*** Opening of Input records ***

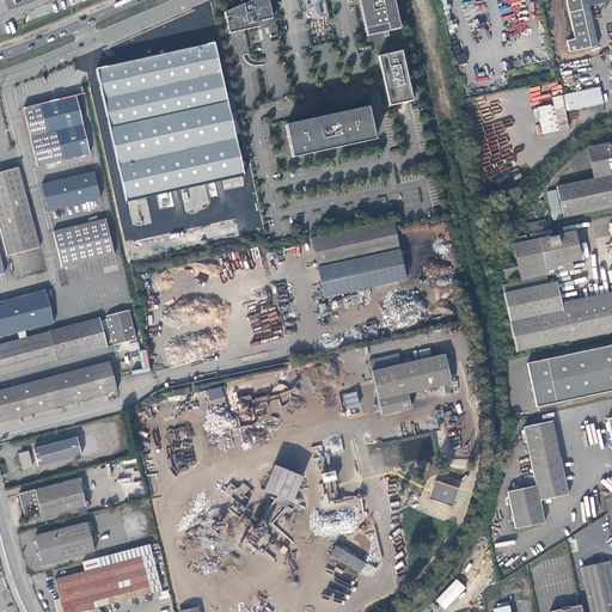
[(273,17),(268,0),(252,0),(248,2),(249,4),(244,5),(244,4),(225,12),(226,17),(231,16),(232,20),(227,22),(234,54),(249,50),(244,30),(268,24),(269,23),(270,22),(271,20),(271,18),(273,17)]
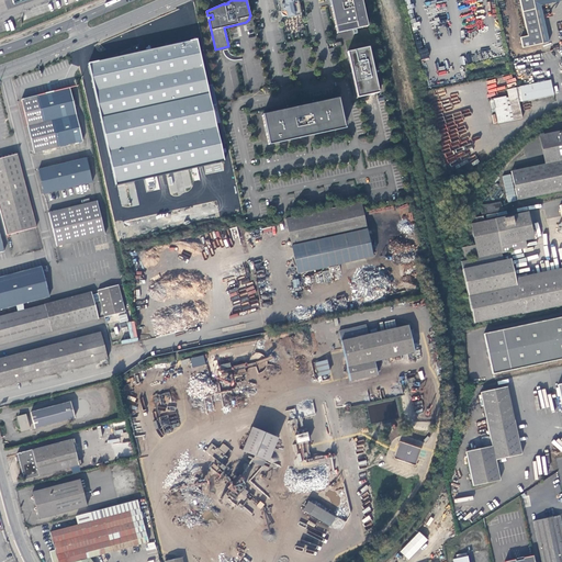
[(299,0),(277,0),(281,18),(302,13),(299,0)]
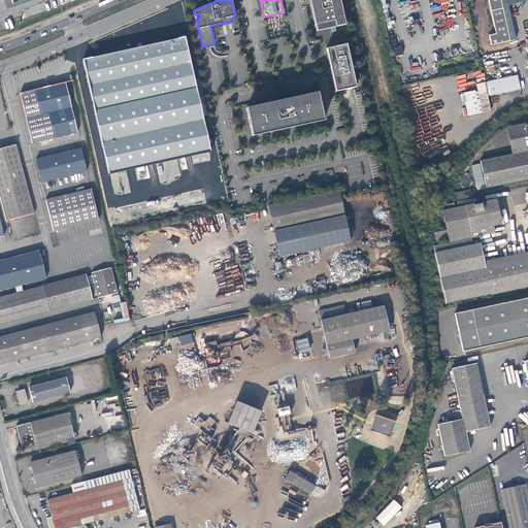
[(345,25),(339,0),(309,0),(310,1),(317,31),(345,25)]
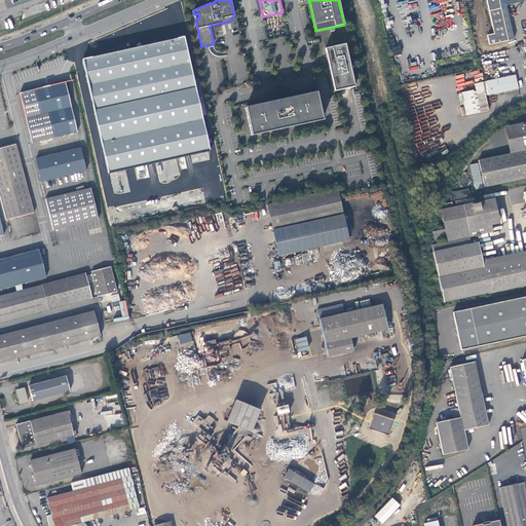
[(487,0),(494,34),(487,35),(489,43),(508,40),(499,1),(504,0),(487,0)]
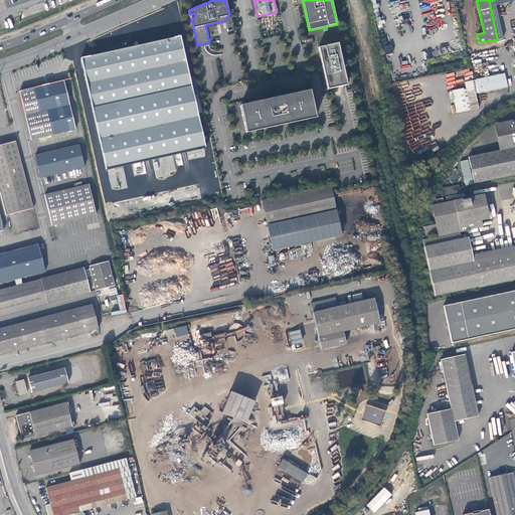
[(514,0),(494,0),(489,1),(497,39),(503,37),(496,5),(514,1),(514,0)]
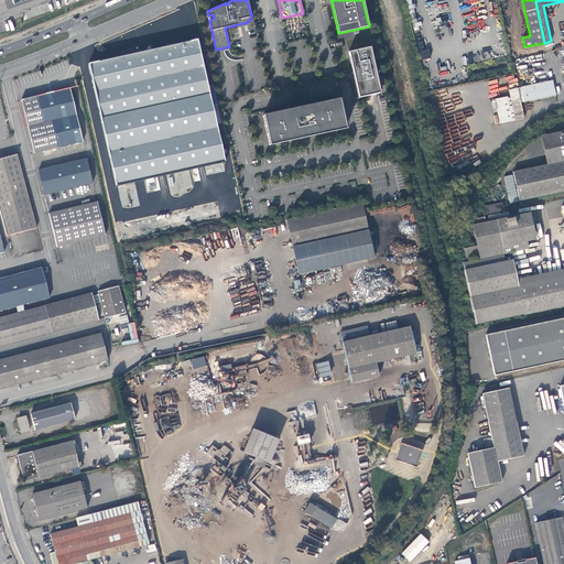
[(225,162),(223,151),(198,40),(158,49),(156,41),(105,52),(107,60),(89,64),(89,67),(91,68),(95,84),(97,99),(98,108),(108,153),(116,186),(225,162)]
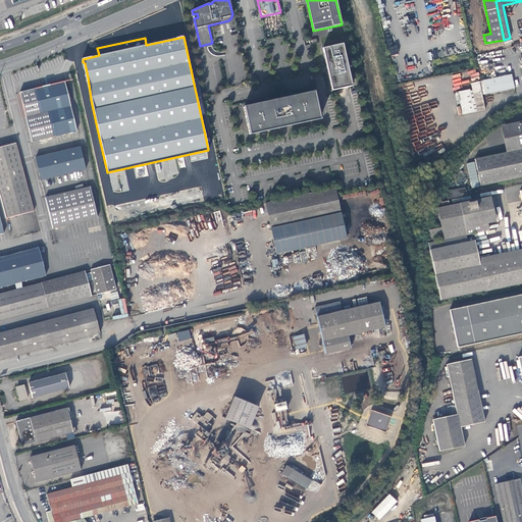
[(343,44),(323,48),(328,70),(332,90),(352,86),(343,44)]
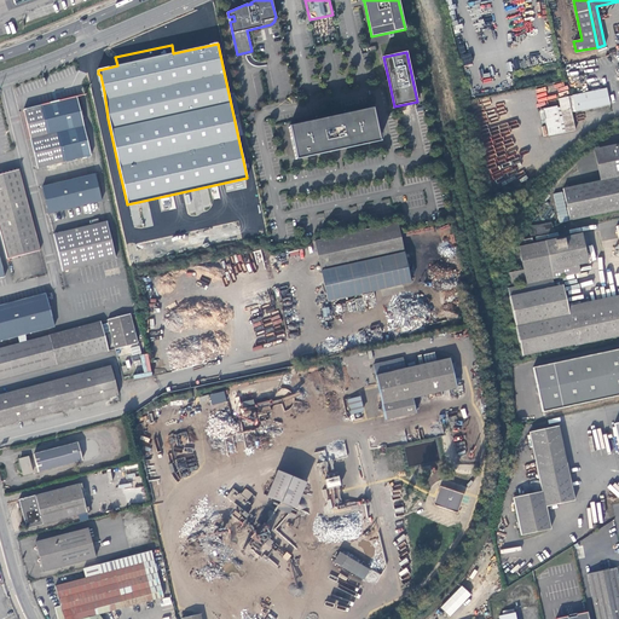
[(573,96),(576,111),(576,113),(611,104),(607,88),(573,96)]
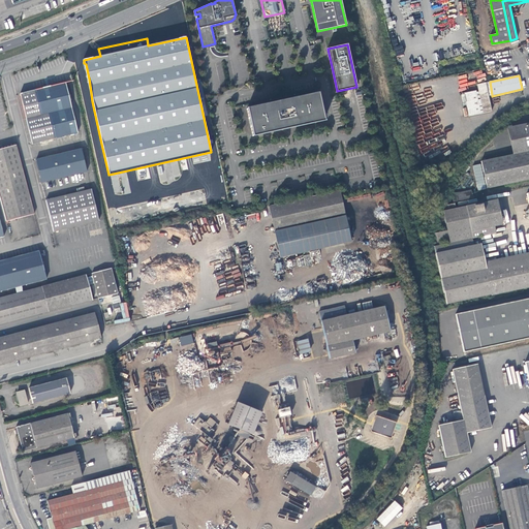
[(65,83),(20,93),(33,145),(79,133),(65,83)]
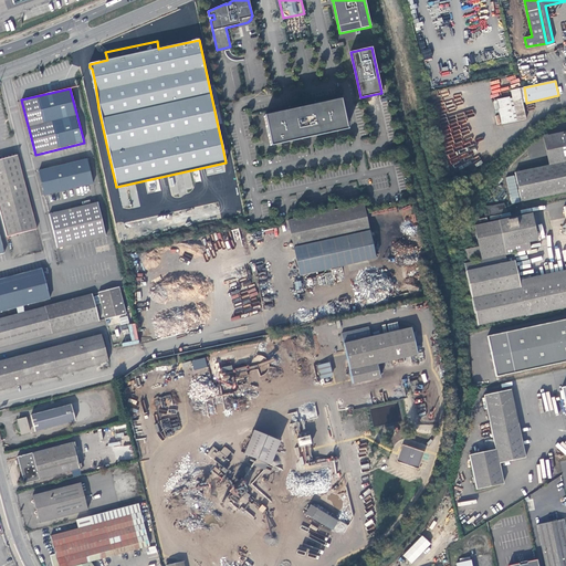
[(523,103),(521,88),(511,91),(512,97),(511,98),(510,96),(496,98),(498,101),(494,101),(495,109),(499,108),(502,124),(526,118),(523,103)]
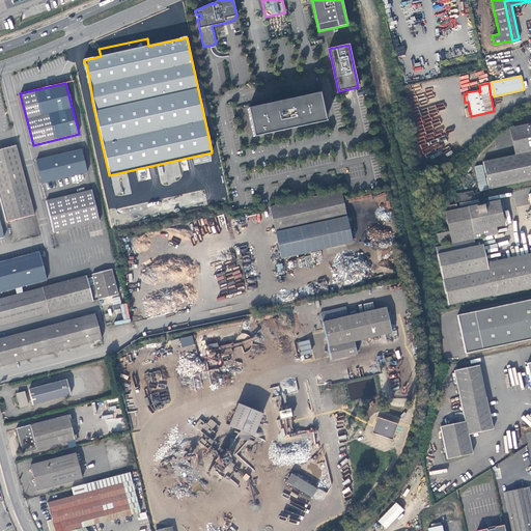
[(254,137),(296,128),(305,126),(326,121),(319,94),(285,102),(248,109),(254,137)]
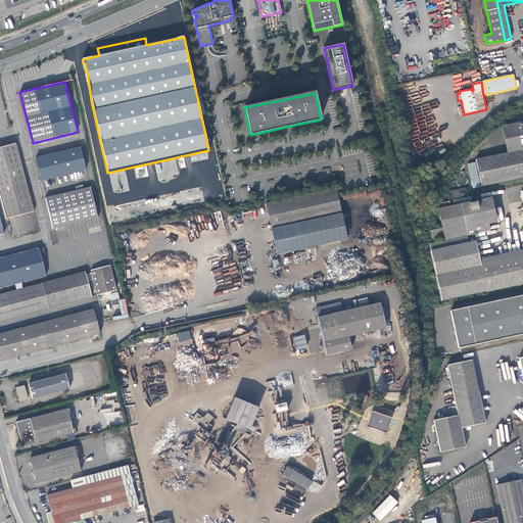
[(476,159),(481,186),(522,177),(522,121),(502,126),(507,152),(476,159)]
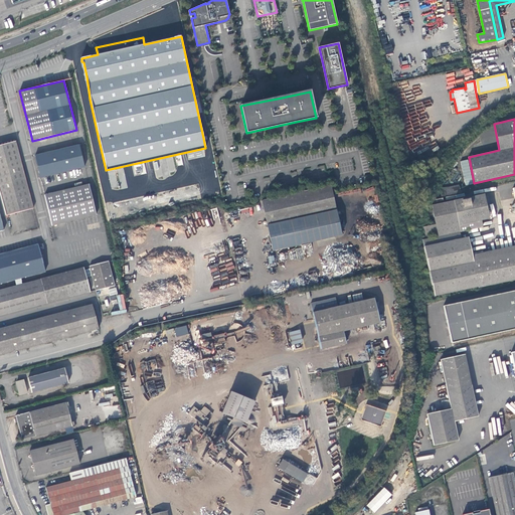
[(0,145),(0,191),(6,215),(34,209),(16,141),(0,145)]
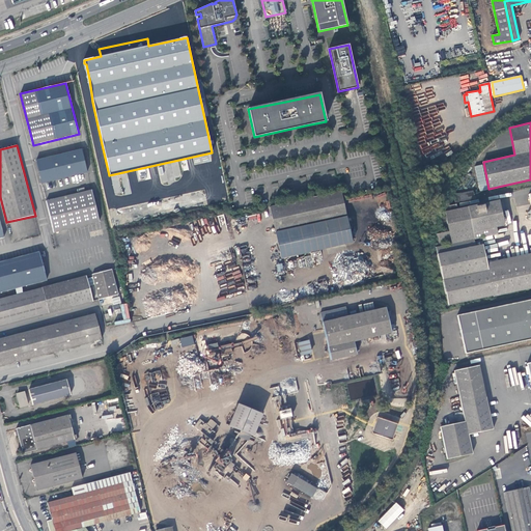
[(82,149),(36,161),(43,184),(87,172),(82,149)]
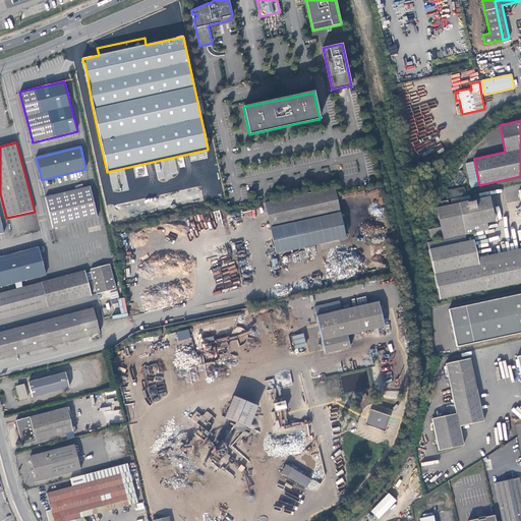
[(91,186),(46,197),(53,228),(68,225),(98,217),(91,186)]
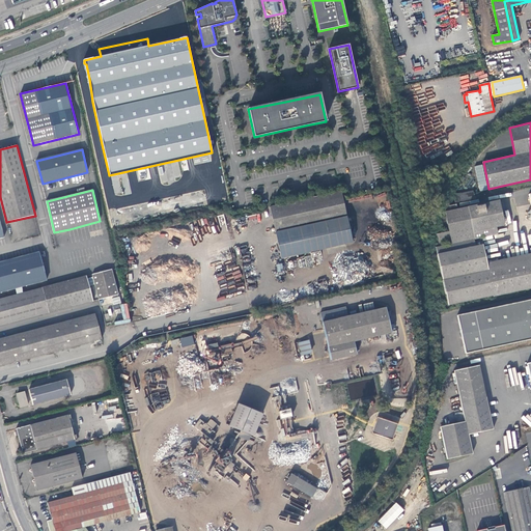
[(342,199),(341,190),(270,205),(281,258),(352,242),(342,199)]
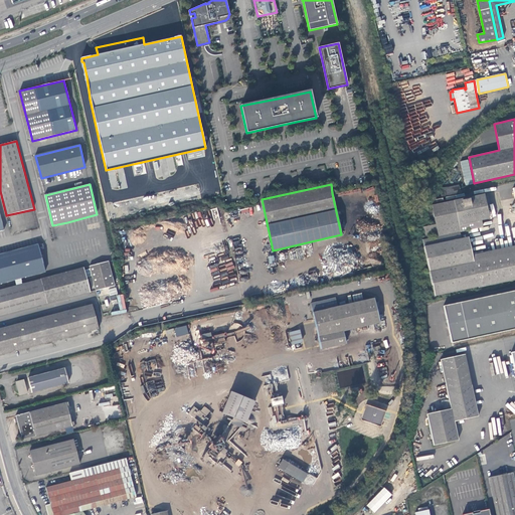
[(442,196),(461,192),(459,184),(440,189),(442,196)]
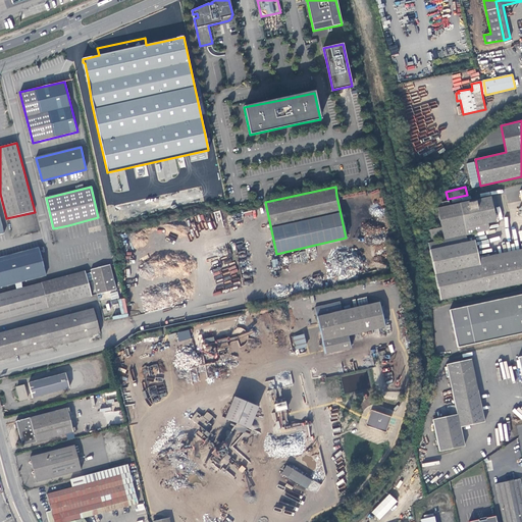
[(444,239),(444,240),(467,235),(489,230),(488,223),(497,221),(490,197),(460,203),(437,208),(441,227),(430,229),(432,241),(441,239),(444,239)]
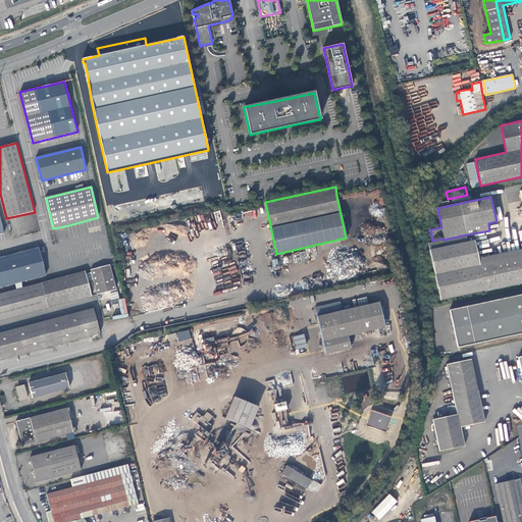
[(87,221),(88,227),(99,225),(98,219),(87,221)]
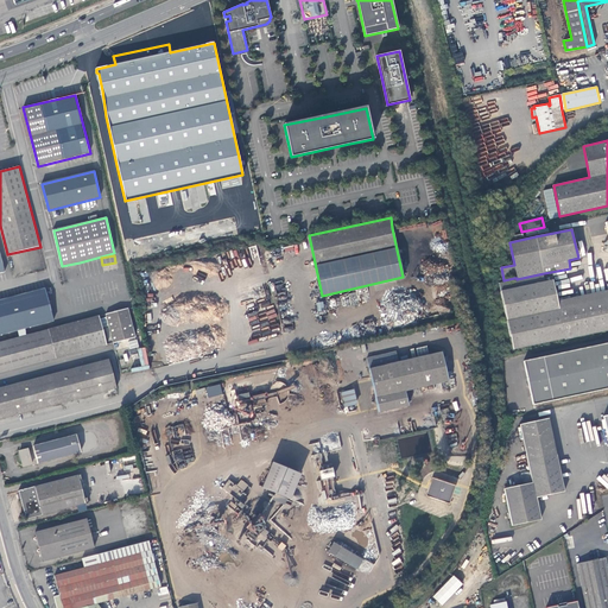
[(545,282),(544,273),(517,279),(499,283),(501,291),(545,282)]
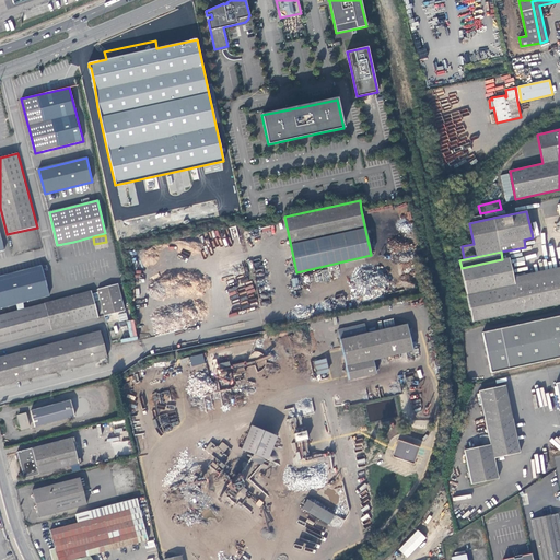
[(559,273),(514,284),(513,277),(509,258),(502,259),(462,268),(461,268),(473,322),(520,312),(521,313),(559,304),(559,273)]
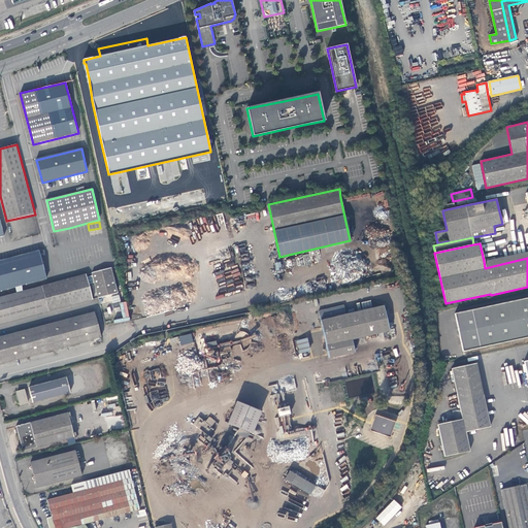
[(39,251),(0,260),(0,290),(46,278),(39,251)]
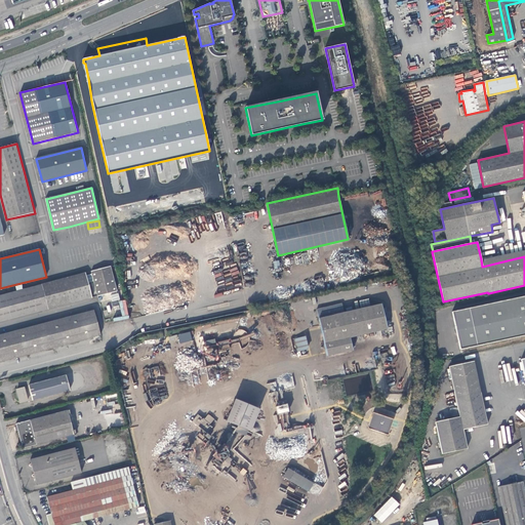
[(524,250),(481,259),(482,267),(524,256),(524,250)]
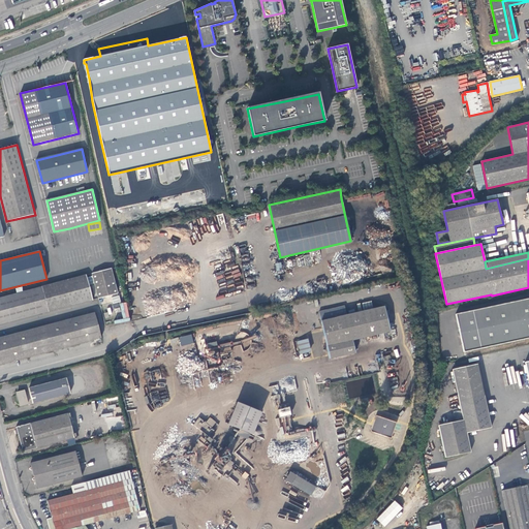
[(94,273),(99,298),(118,293),(111,268),(94,273)]
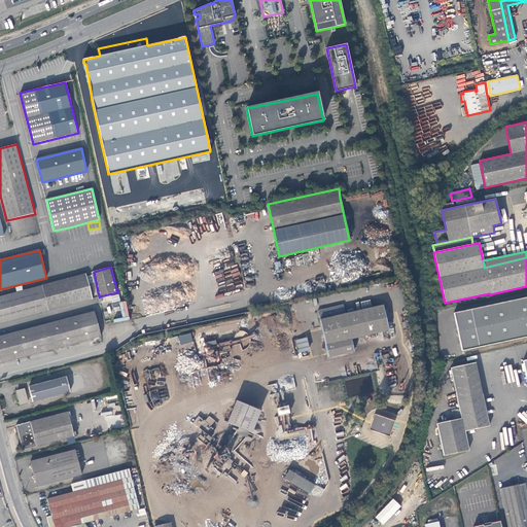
[(0,322),(92,297),(85,273),(0,295),(0,322)]
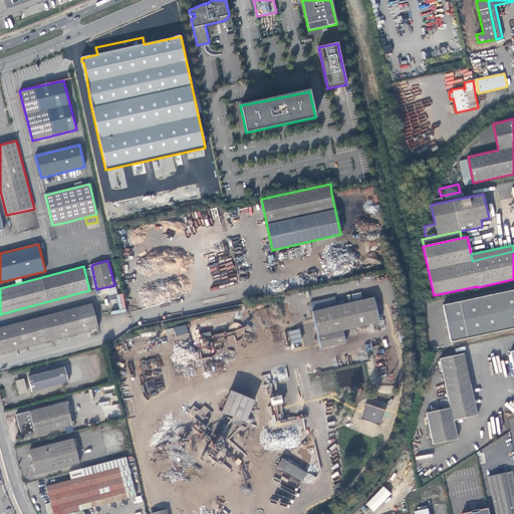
[(513,289),(443,305),(451,341),(513,327),(513,289)]
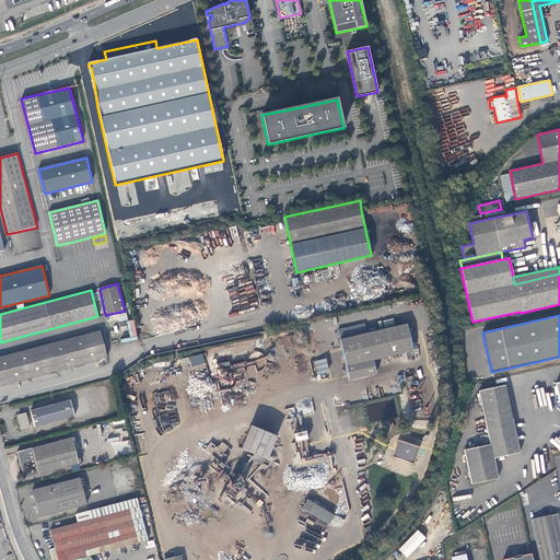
[(364,324),(338,330),(349,378),(376,373),(373,360),(412,351),(406,324),(366,333),(364,324)]
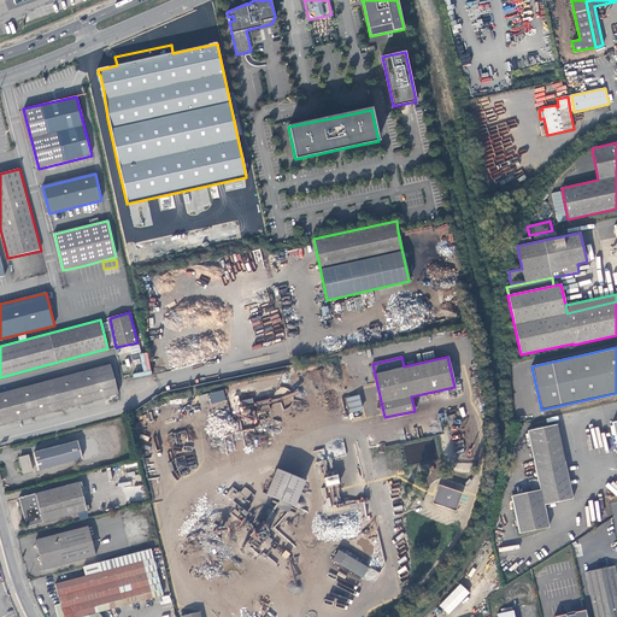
[(0,424),(118,393),(111,364),(0,393),(0,424)]
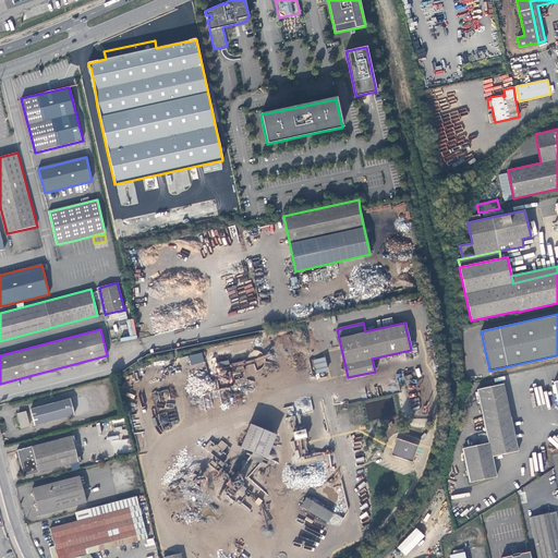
[(202,353),(189,355),(191,365),(204,362),(202,353)]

*** Close of Input records ***

- [Your task]: Find the line that contains "[(513,289),(443,305),(451,341),(513,327),(513,289)]", then write out that line and each one after it, exactly and with nothing else, through the end of the entries above, without the pictures.

- [The completed task]:
[(513,289),(443,305),(451,341),(513,327),(513,289)]
[(364,324),(338,330),(349,378),(376,373),(373,360),(412,351),(406,324),(366,333),(364,324)]
[(0,424),(118,393),(111,364),(0,393),(0,424)]
[(202,353),(189,355),(191,365),(204,362),(202,353)]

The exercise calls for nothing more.